Start of Block

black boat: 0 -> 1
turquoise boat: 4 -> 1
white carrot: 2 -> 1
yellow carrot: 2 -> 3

End of Block
Start of Block

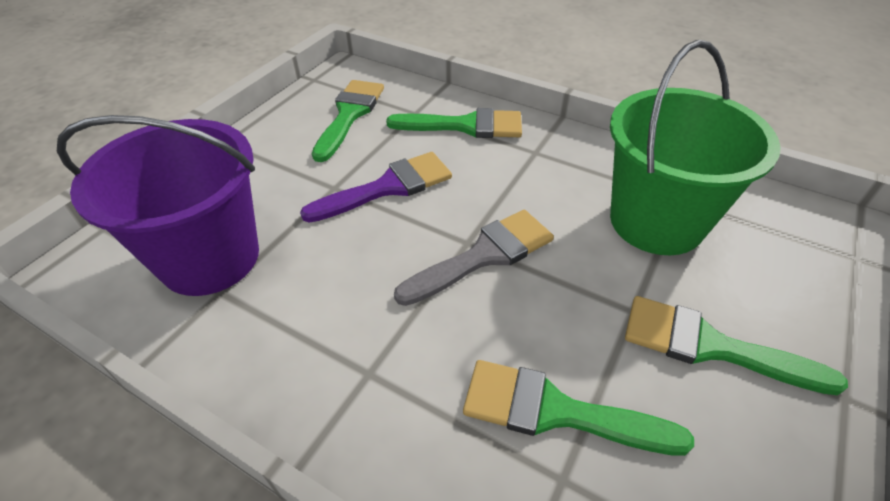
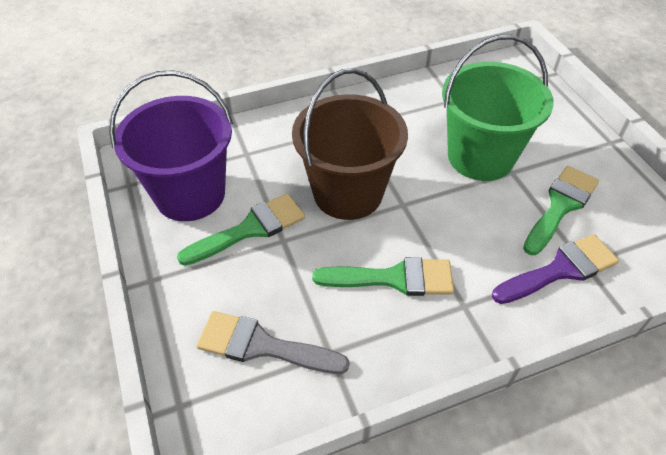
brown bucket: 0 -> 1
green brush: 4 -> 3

End of Block
Start of Block

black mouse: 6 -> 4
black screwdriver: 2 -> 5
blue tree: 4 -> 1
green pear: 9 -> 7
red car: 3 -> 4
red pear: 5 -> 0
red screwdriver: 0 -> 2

End of Block

→ To do:
Copy the lines above exactly, beginning at the line that has "black boat: 0 -> 1" and stopping after the line that has "yellow carrot: 2 -> 3", and omit the rest.

→ Solution for this task:
black boat: 0 -> 1
turquoise boat: 4 -> 1
white carrot: 2 -> 1
yellow carrot: 2 -> 3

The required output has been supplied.